## Task
Reproduce the records below in full and without edits, omitting images.

## Given records
====================

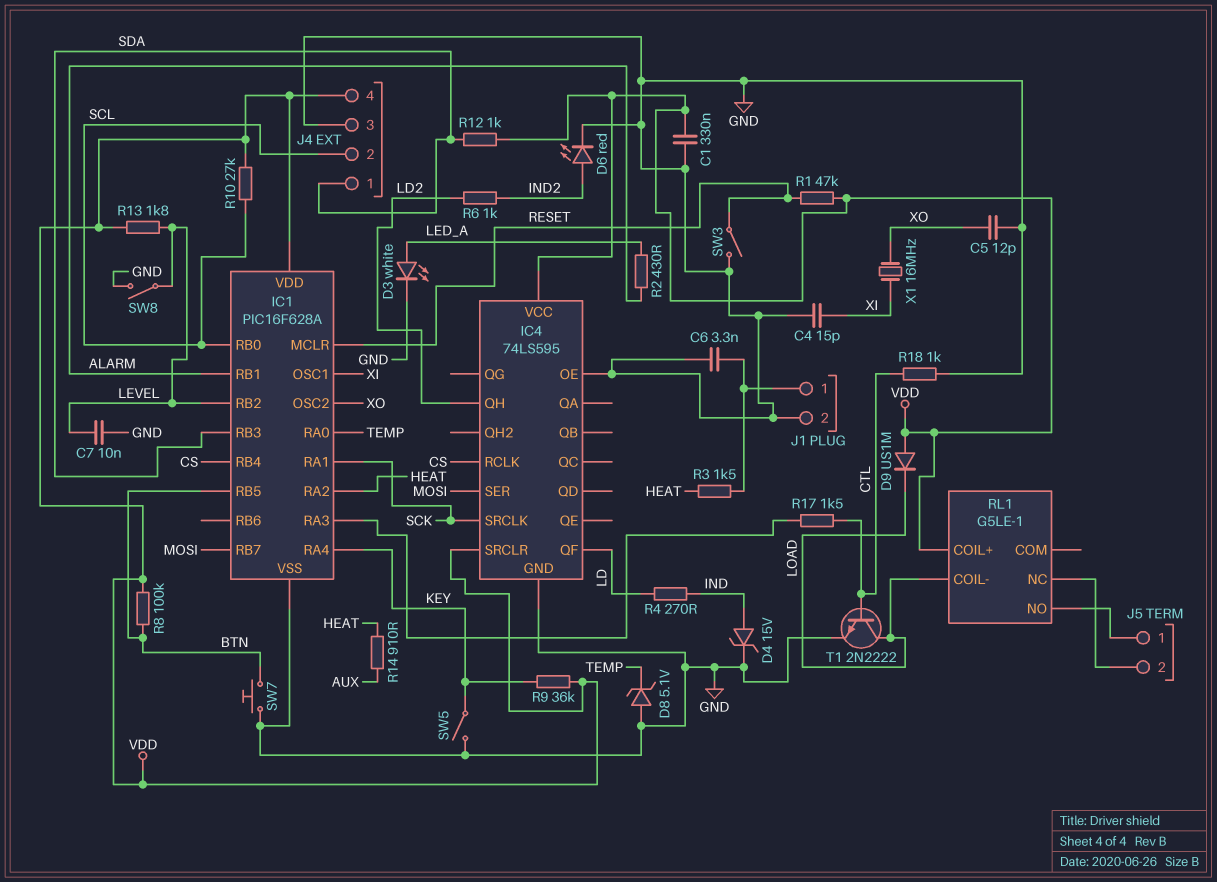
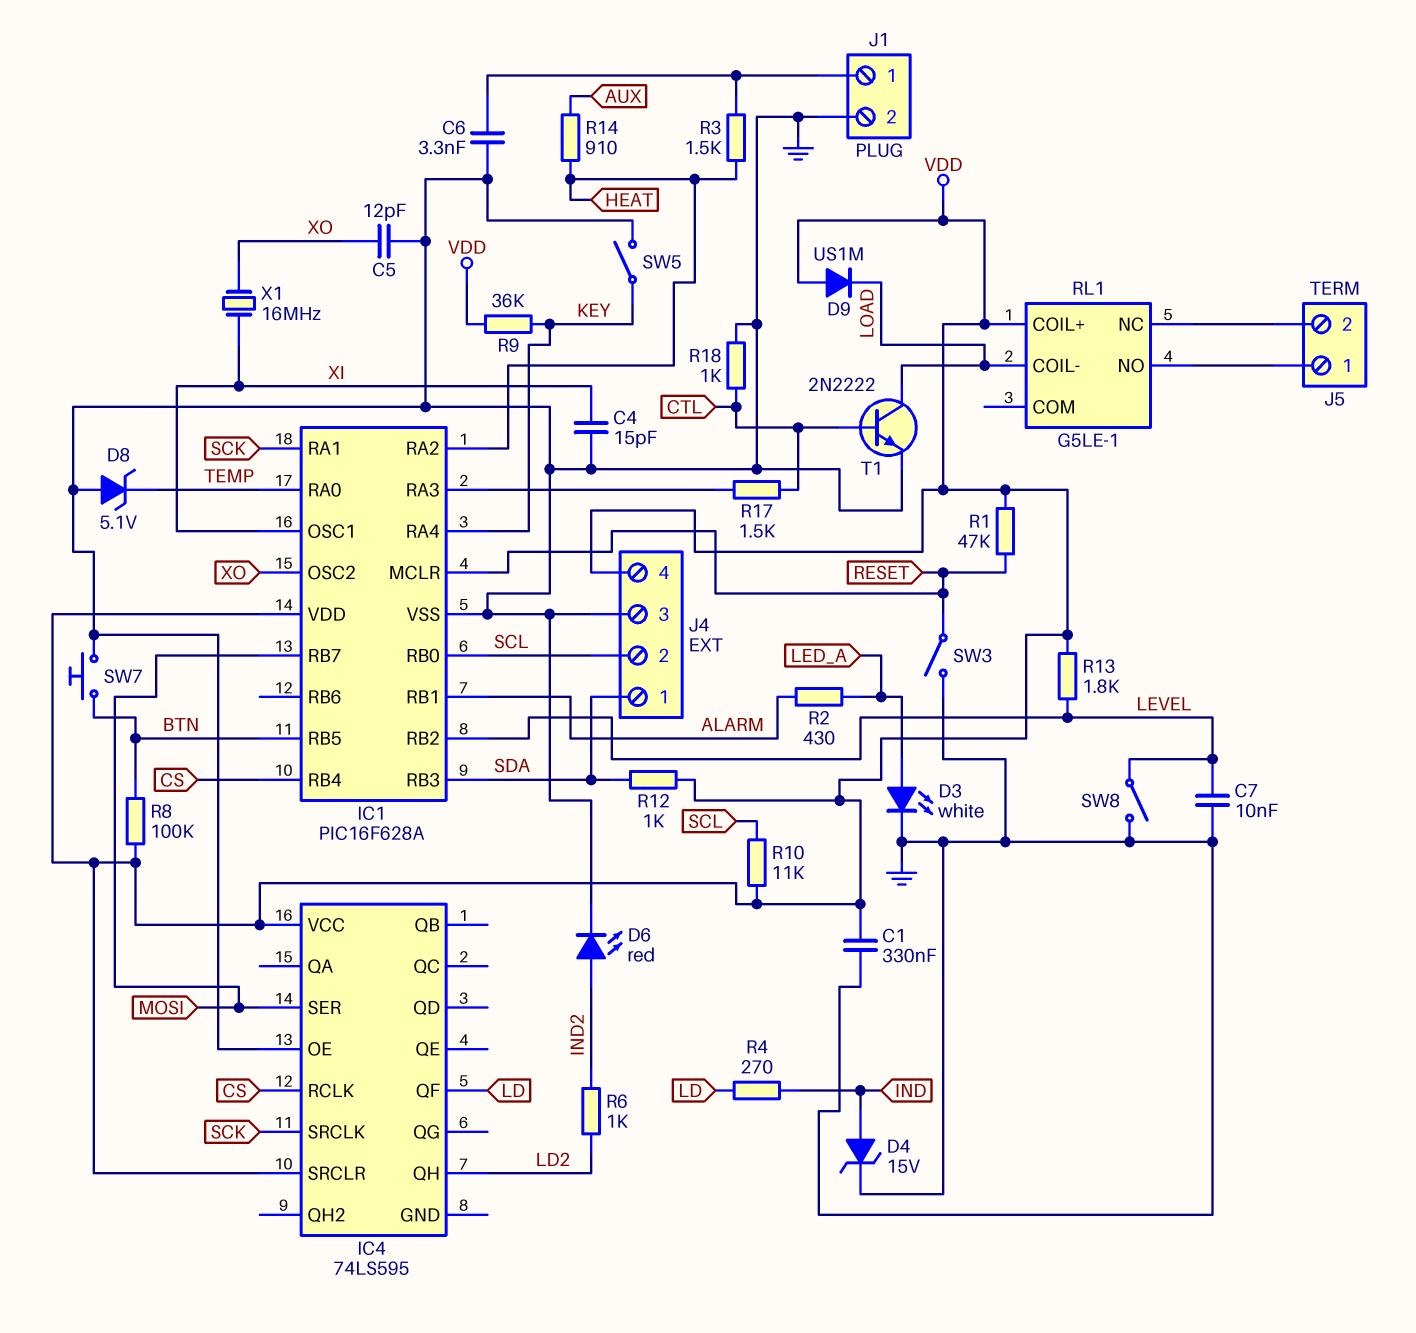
IC4 pin GND: GND -> none
R10: 27k (SCL, VDD) -> 11k (SCL, VDD)

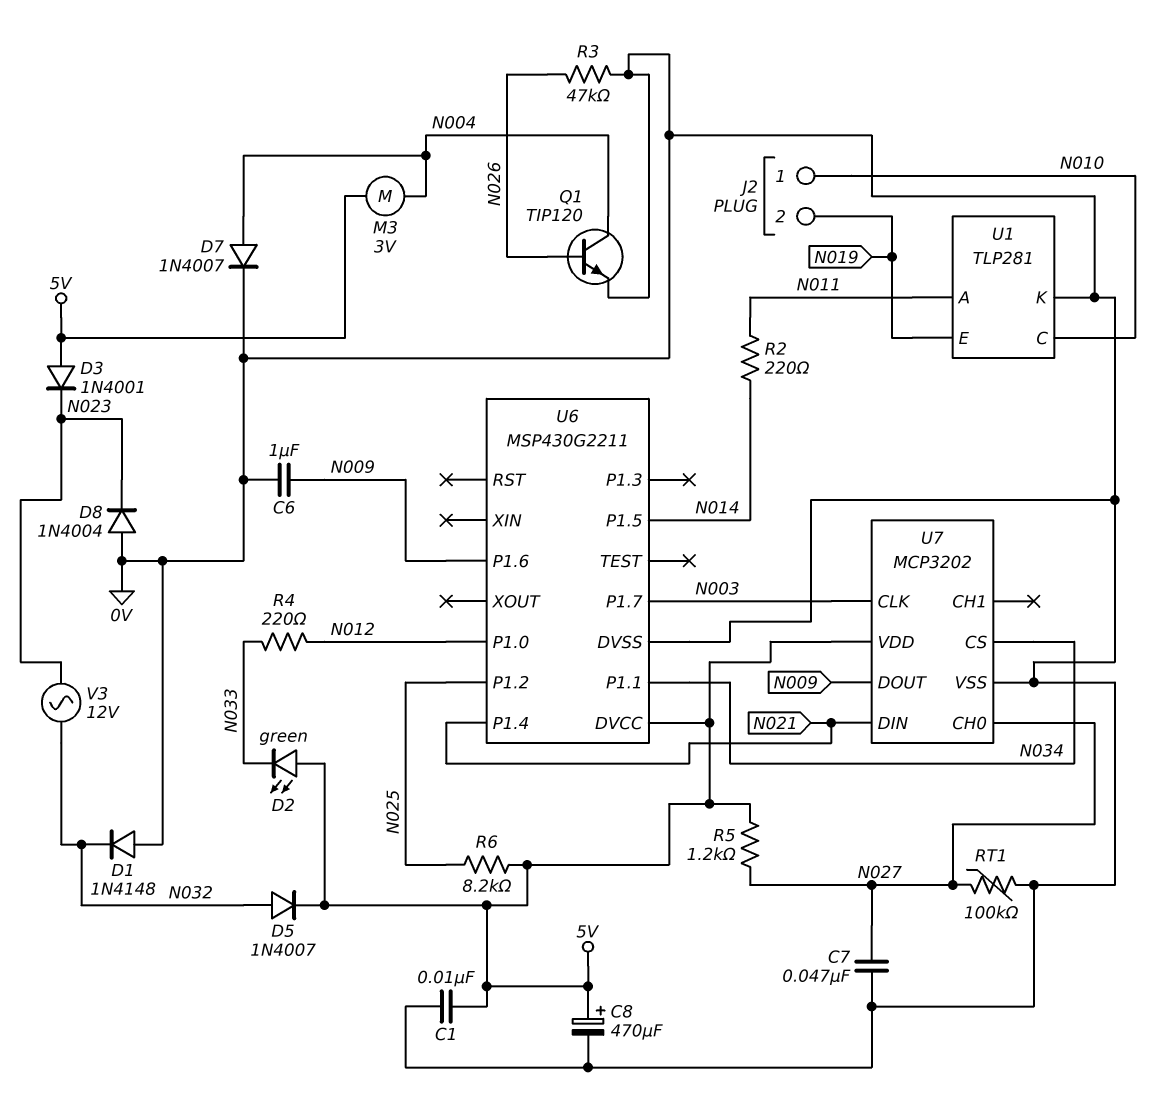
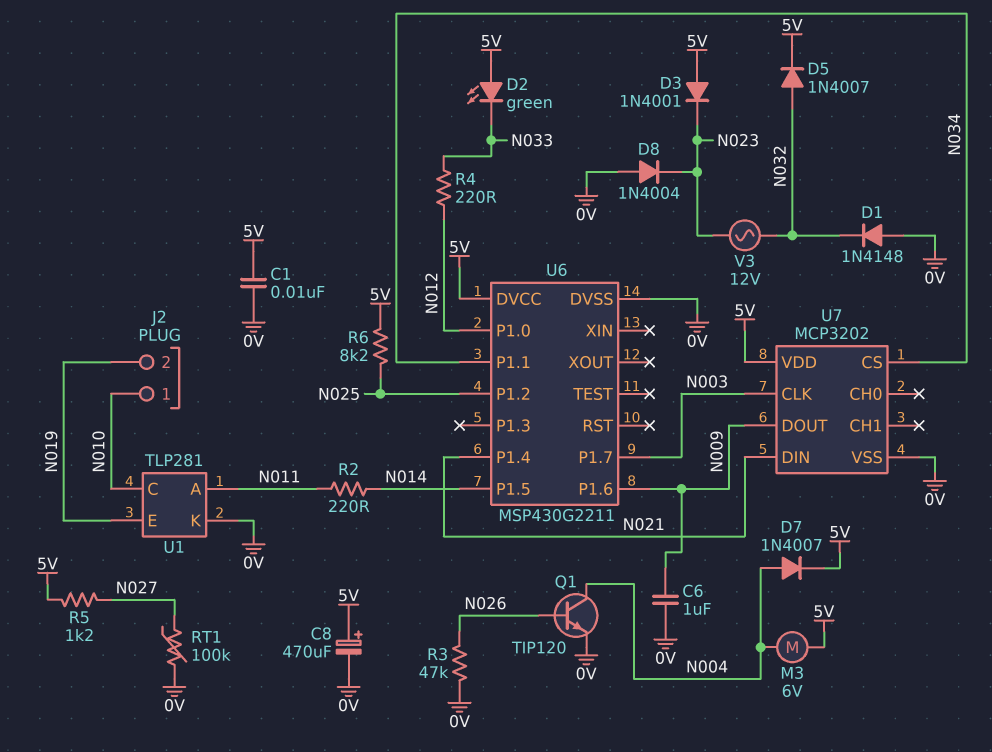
C7: 47nF (0V, N027) -> none
D7: diode 1N4007 (A N004, K 0V) -> diode 1N4007 (A N004, K 5V)
M3: motor 3V (5V, N004) -> motor 6V (5V, N004)
U7 pin CH0: N027 -> none

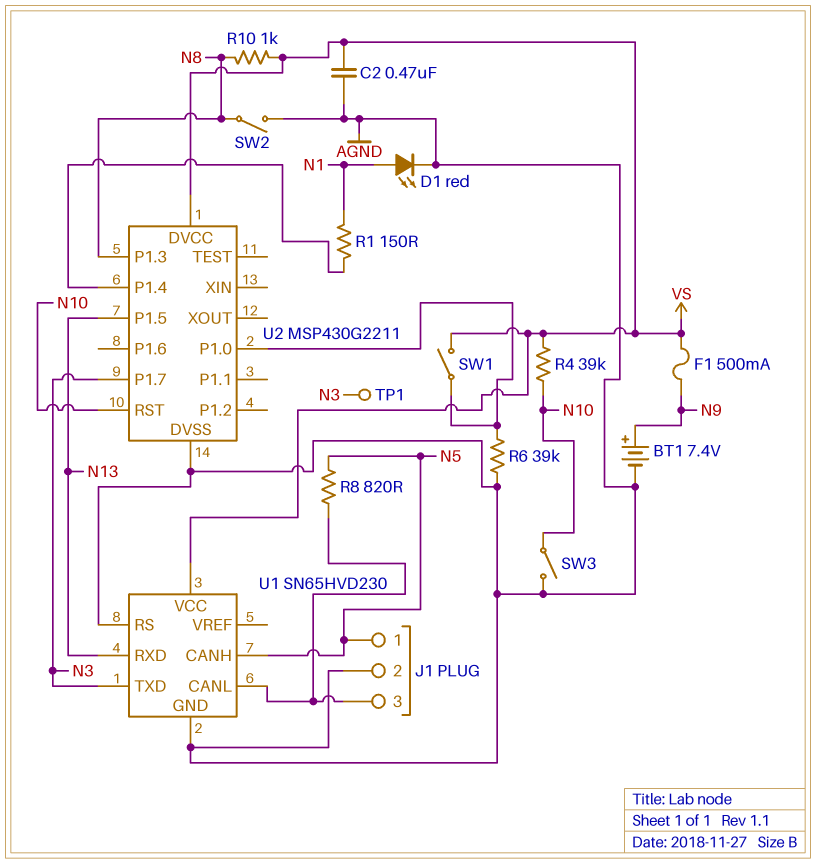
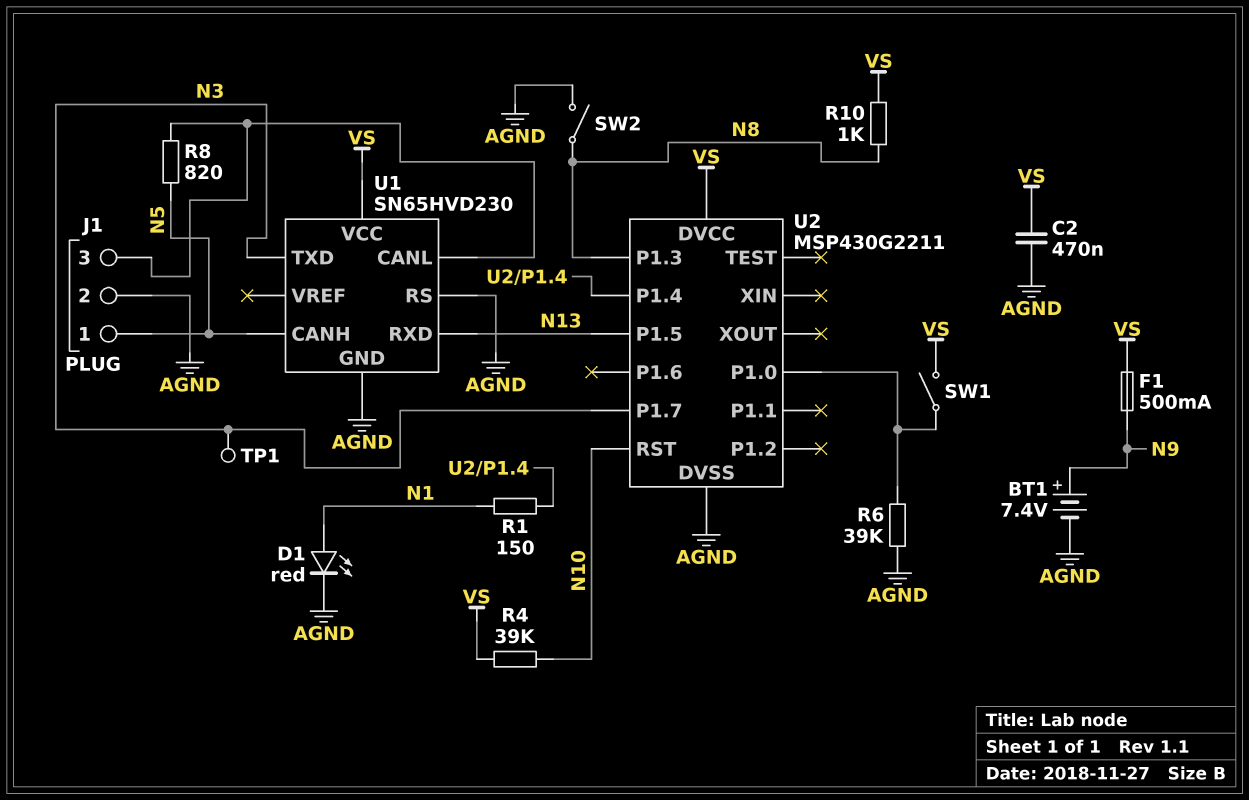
SW3: switch (AGND, N10) -> none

====================

## Solution for this exercise
IC4 pin GND: GND -> none
R10: 27k (SCL, VDD) -> 11k (SCL, VDD)

C7: 47nF (0V, N027) -> none
D7: diode 1N4007 (A N004, K 0V) -> diode 1N4007 (A N004, K 5V)
M3: motor 3V (5V, N004) -> motor 6V (5V, N004)
U7 pin CH0: N027 -> none

SW3: switch (AGND, N10) -> none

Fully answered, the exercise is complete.